BEGIN

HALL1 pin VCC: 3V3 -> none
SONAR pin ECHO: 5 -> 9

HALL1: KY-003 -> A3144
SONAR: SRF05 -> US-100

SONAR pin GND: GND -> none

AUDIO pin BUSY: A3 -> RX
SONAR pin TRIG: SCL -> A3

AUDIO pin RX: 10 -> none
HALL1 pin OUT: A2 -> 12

END

▶ **YOUR ASSIGNMENT**:
Repeat the line that contains "SONAR pin ECHO: 5 -> 9", then every line after it until the records end, with nothing added.

▶ **ANSWER SPACE**:
SONAR pin ECHO: 5 -> 9

HALL1: KY-003 -> A3144
SONAR: SRF05 -> US-100

SONAR pin GND: GND -> none

AUDIO pin BUSY: A3 -> RX
SONAR pin TRIG: SCL -> A3

AUDIO pin RX: 10 -> none
HALL1 pin OUT: A2 -> 12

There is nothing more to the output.